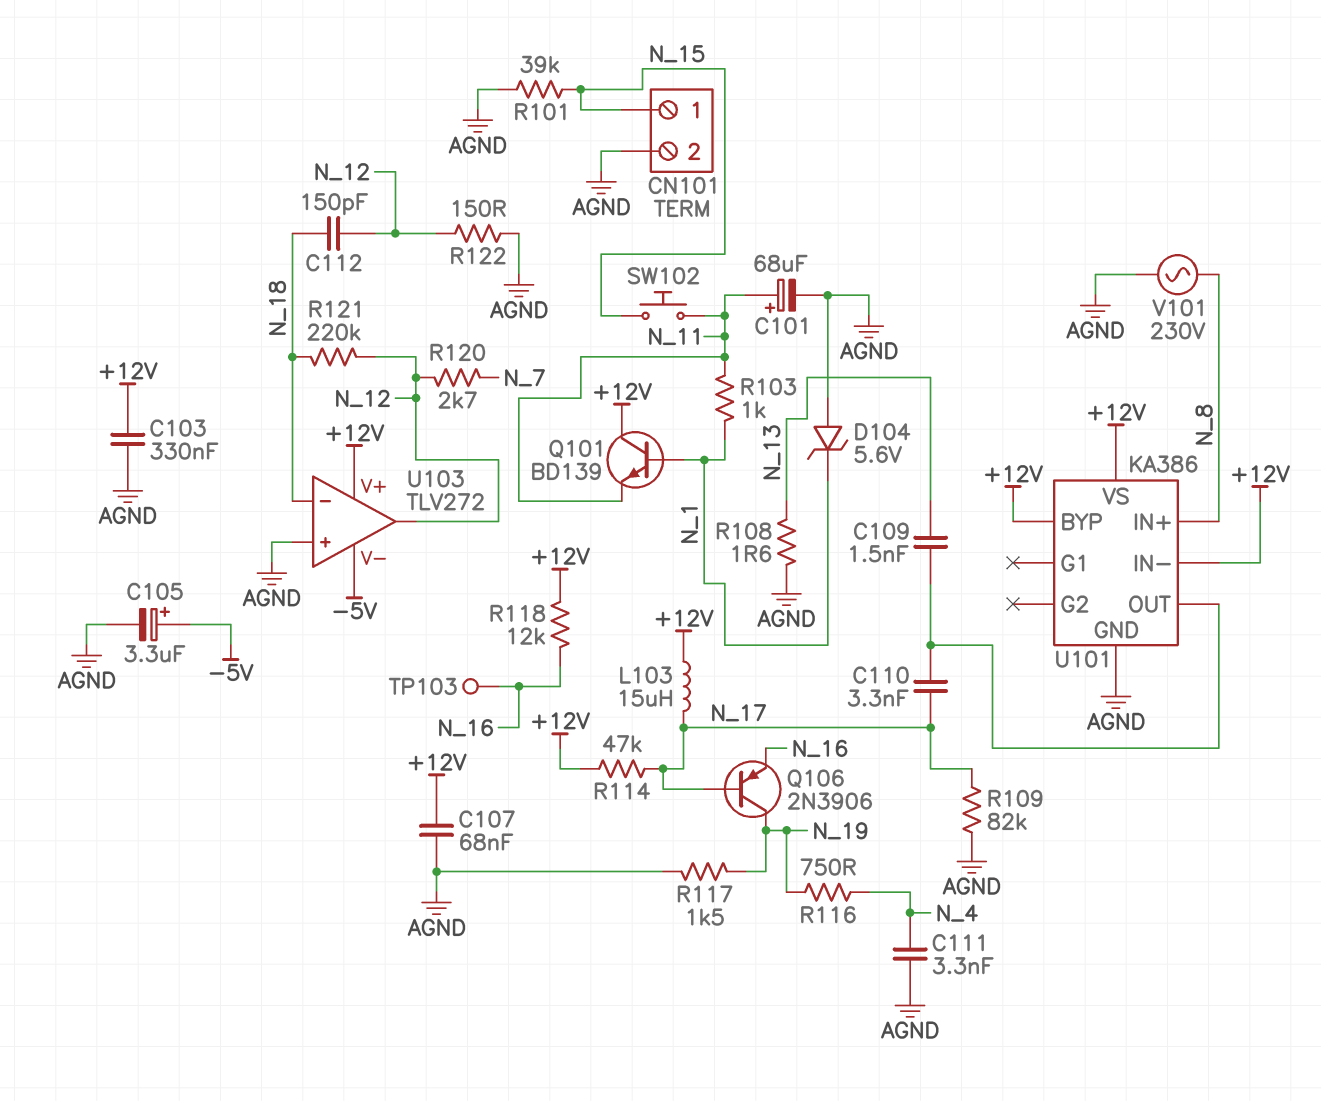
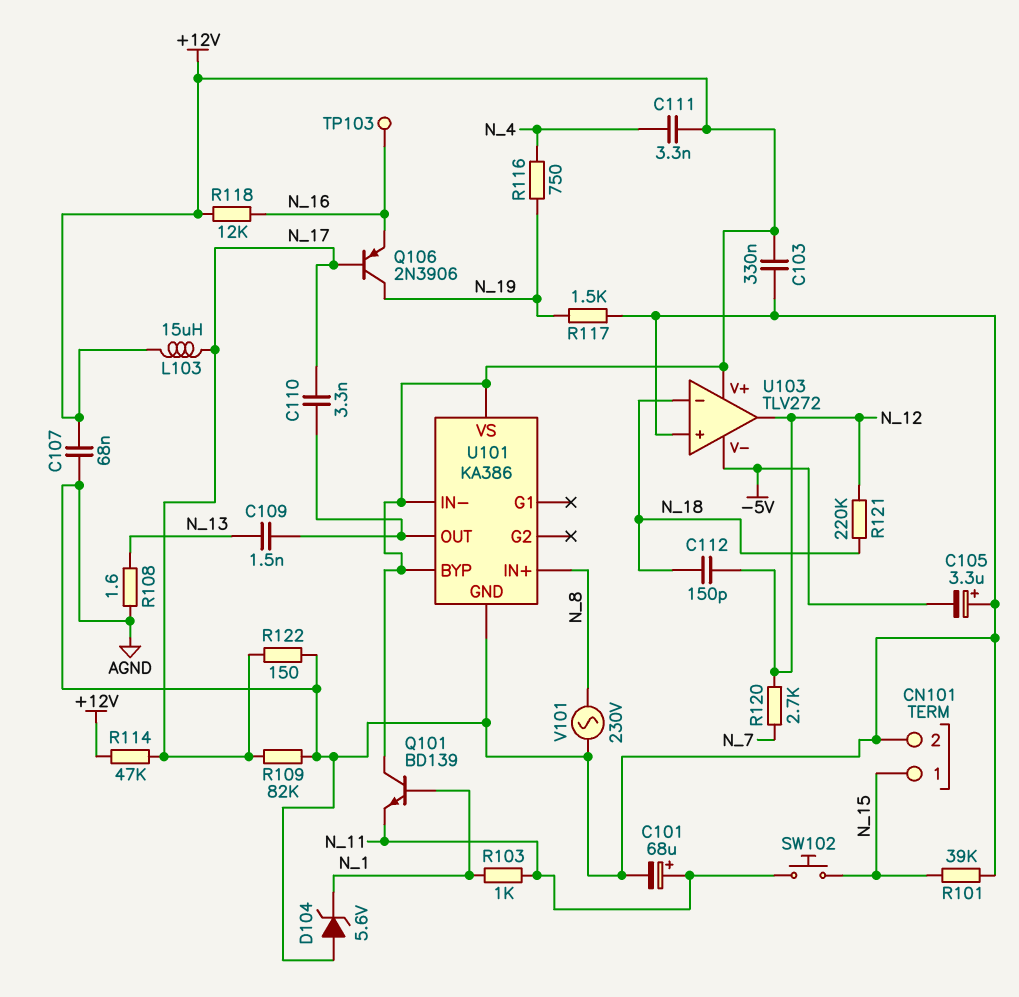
C105: 3.3uF (plus -5V, minus AGND) -> 3.3uF (plus AGND, minus -5V)
C111: 3.3nF (AGND, N_4) -> 3.3nF (+12V, N_4)
R122: 150 (AGND, N_12) -> 150 (AGND, N_17)

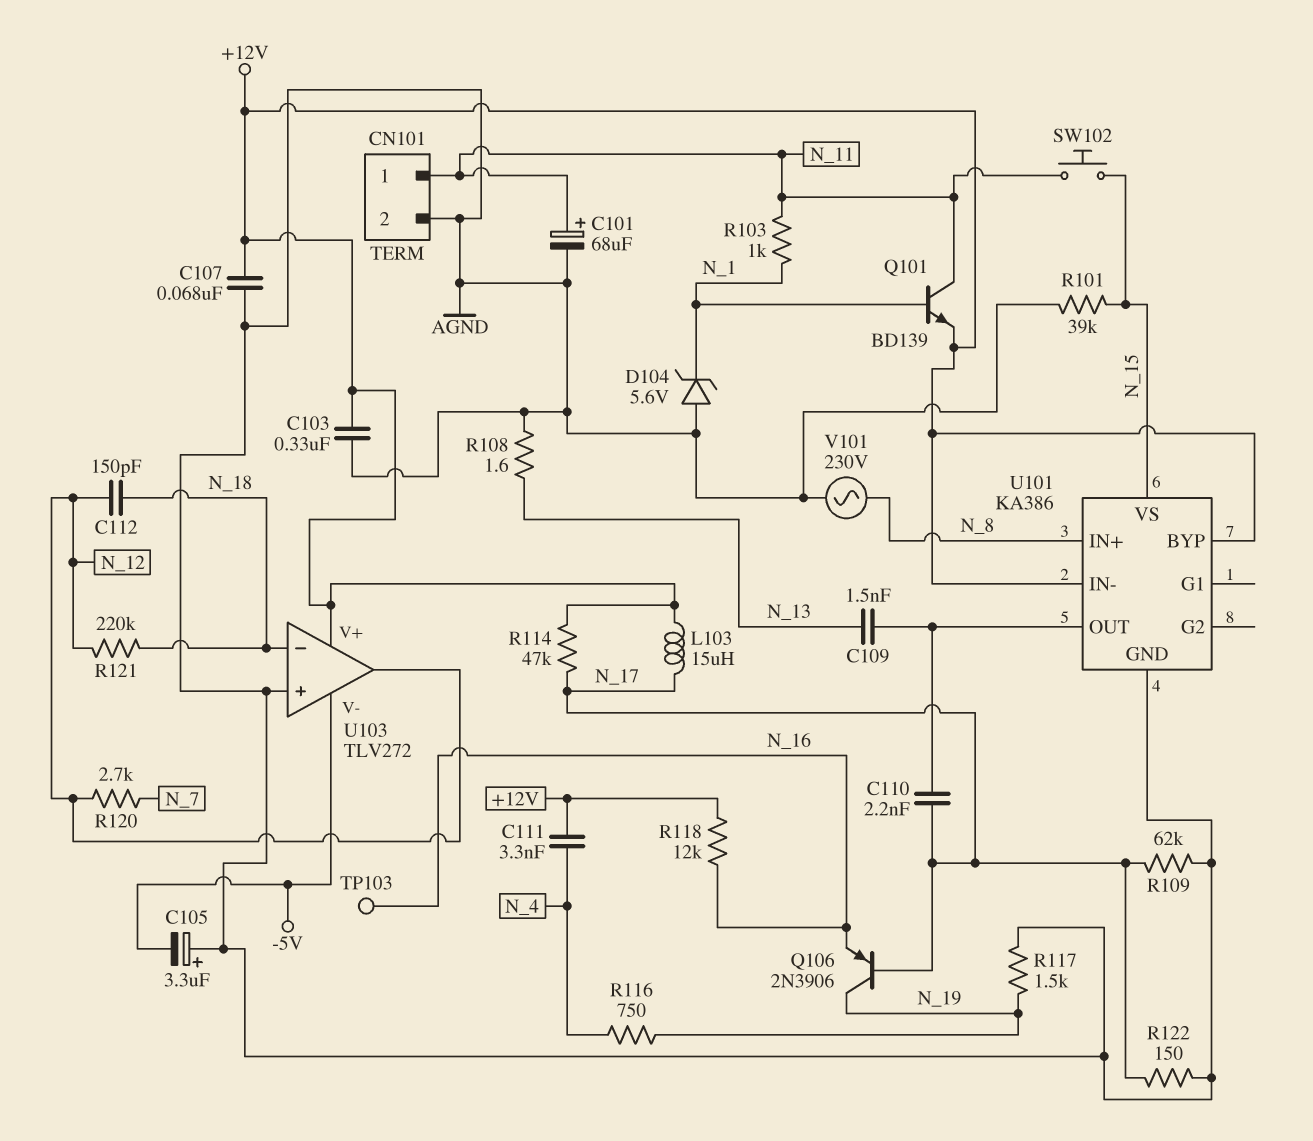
C110: 3.3nF (N_17, U101/OUT) -> 2.2nF (N_17, U101/OUT)
CN101 pin 1: N_15 -> N_11
Q101: NPN BD139 (B N_1, C +12V, E N_11) -> NPN BD139 (B N_1, C N_11, E +12V)
R109: 82k (AGND, N_17) -> 62k (AGND, N_17)
U101 pin VS: +12V -> N_15

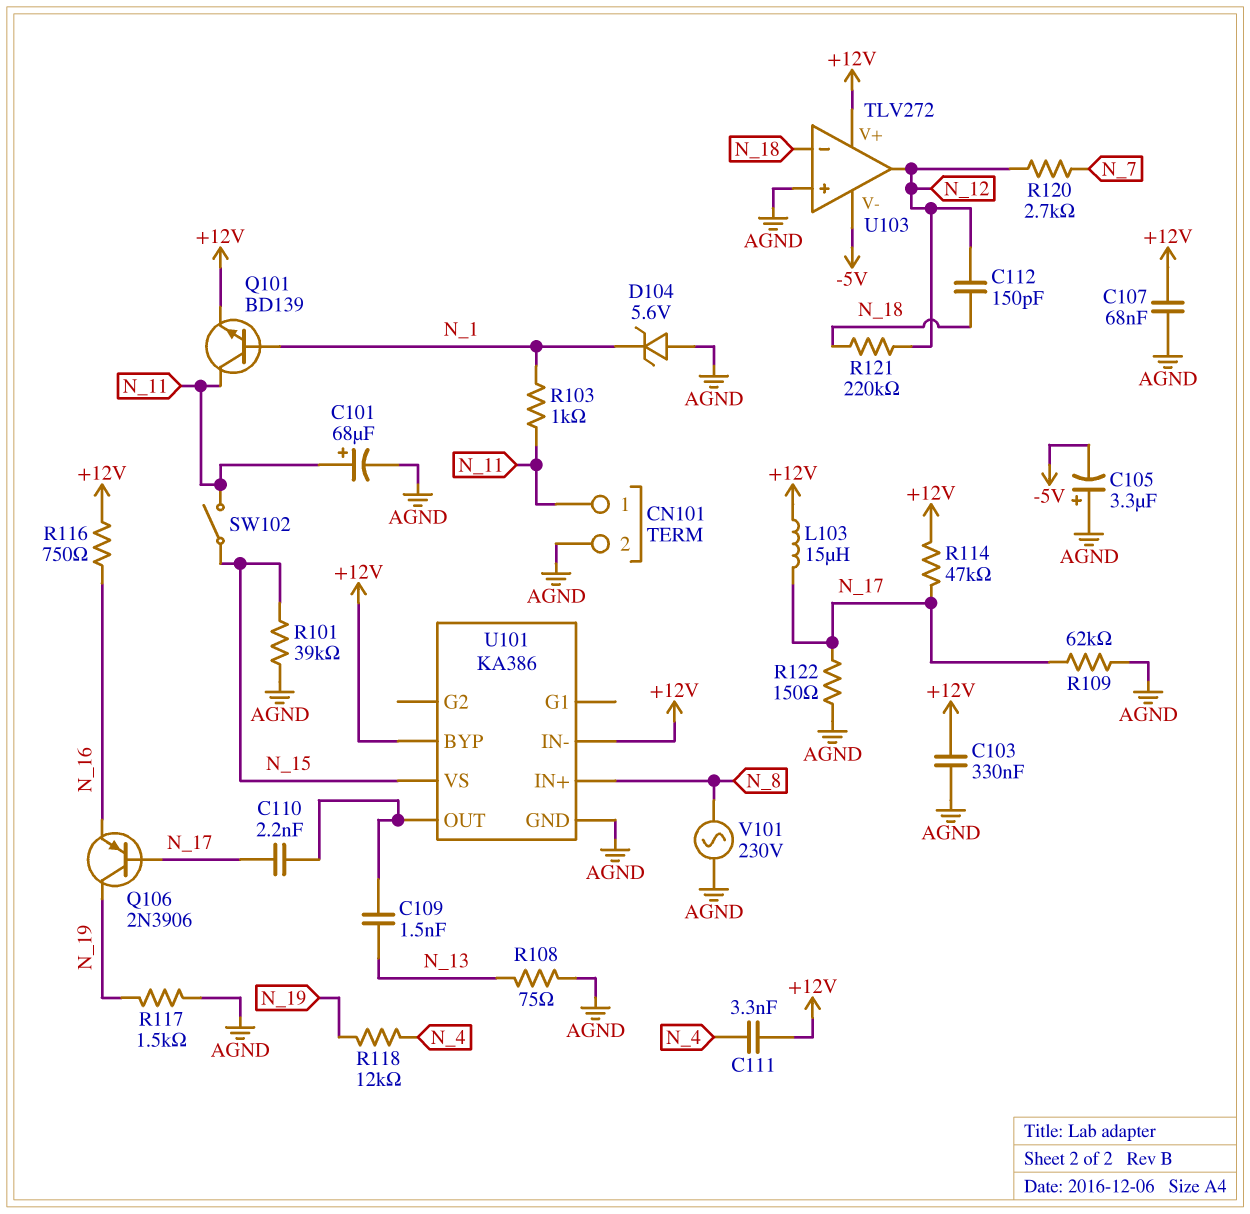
R108: 1.6 (AGND, N_13) -> 75 (AGND, N_13)
R116: 750 (N_4, N_19) -> 750 (+12V, N_16)
R118: 12k (+12V, N_16) -> 12k (N_4, N_19)
SW102: button (N_11, N_15) -> switch (N_11, N_15)
TP103: test point (N_16) -> none

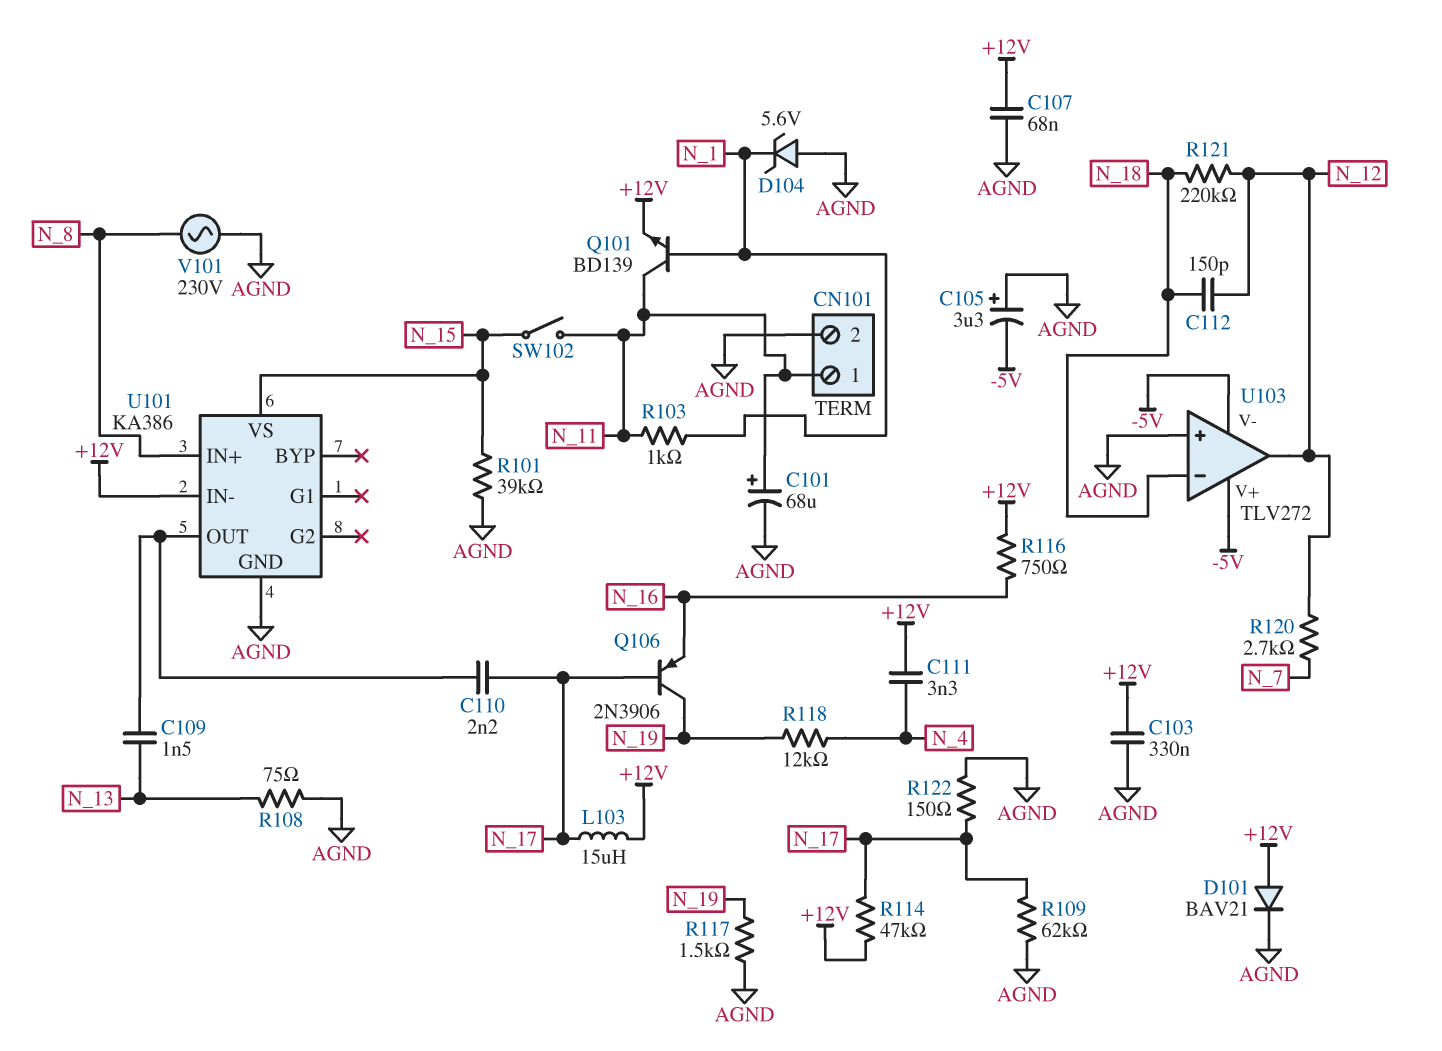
D101: none -> diode BAV21 (A +12V, K AGND)
U101 pin BYP: +12V -> none
U103 pin V+: +12V -> -5V

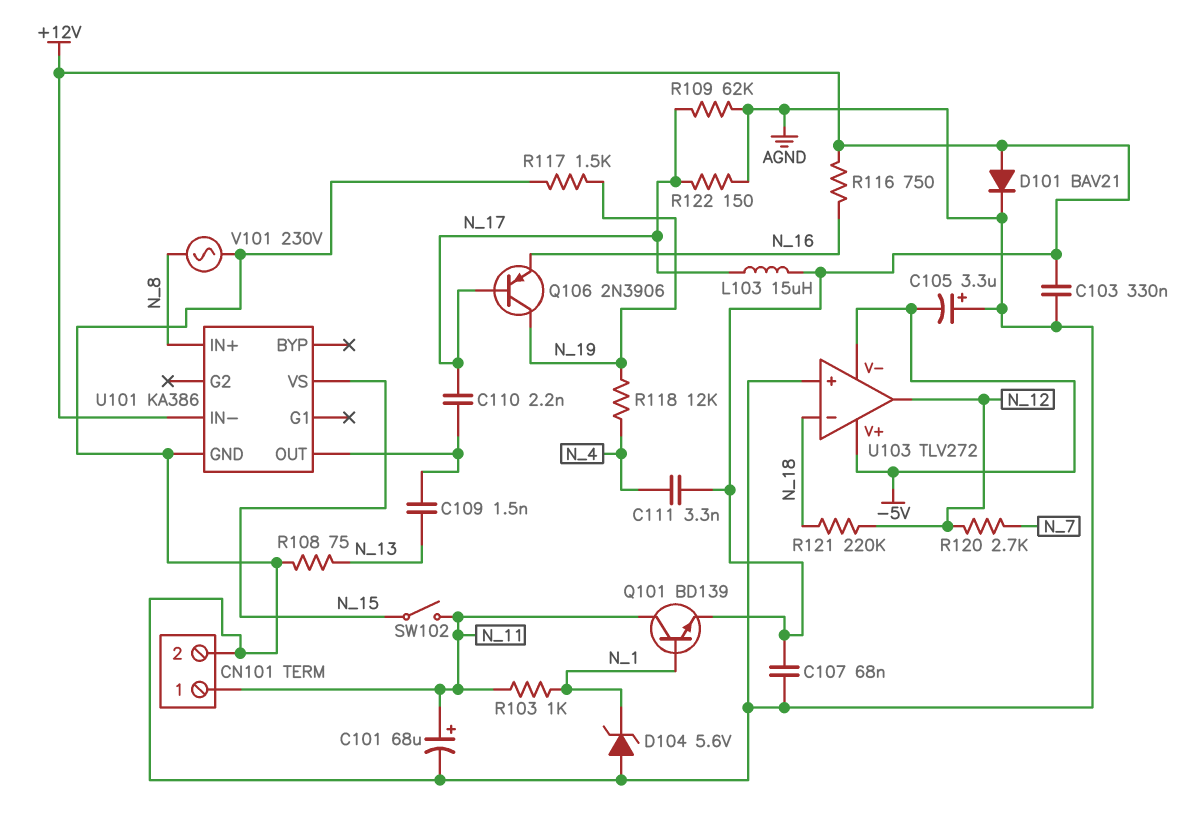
C112: 150pF (N_12, N_18) -> none
R101: 39k (AGND, N_15) -> none
R114: 47k (+12V, N_17) -> none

# # #

### ACTIVITY
After locating the line that holds "U103 pin V+: +12V -> -5V", output exactly the lines from it through the last line of the material above, inclusive, without pictures.

### SOLUTION TO THE PROBLEM
U103 pin V+: +12V -> -5V

C112: 150pF (N_12, N_18) -> none
R101: 39k (AGND, N_15) -> none
R114: 47k (+12V, N_17) -> none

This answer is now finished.